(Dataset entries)
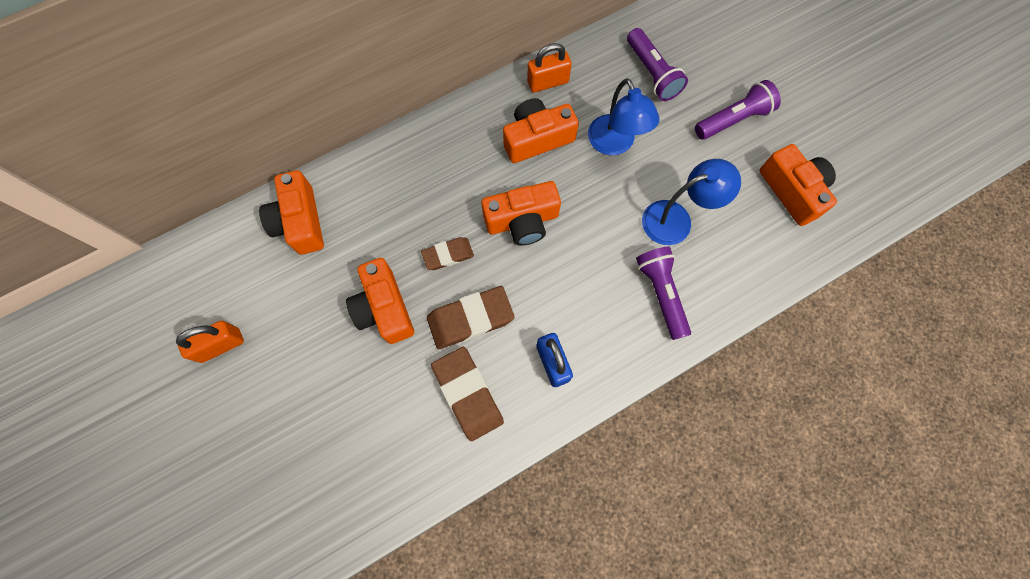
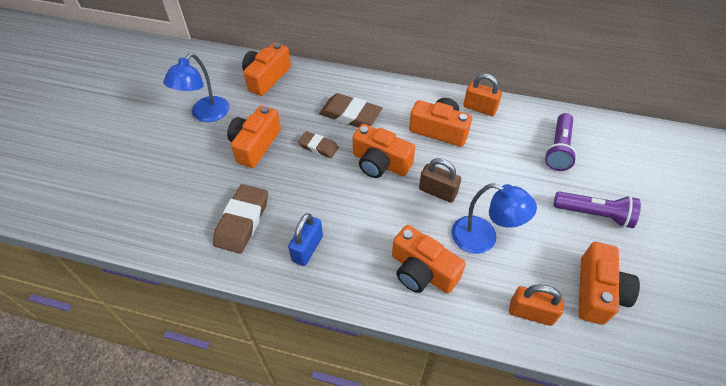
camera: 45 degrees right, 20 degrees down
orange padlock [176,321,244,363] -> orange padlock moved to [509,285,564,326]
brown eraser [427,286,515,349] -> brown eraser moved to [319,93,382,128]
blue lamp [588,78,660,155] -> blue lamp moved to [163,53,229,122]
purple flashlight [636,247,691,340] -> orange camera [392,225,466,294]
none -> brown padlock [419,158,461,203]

Work task:
Check every line in the entries for the word "camera". State how many have it, with no other text.

Solution to this task:
2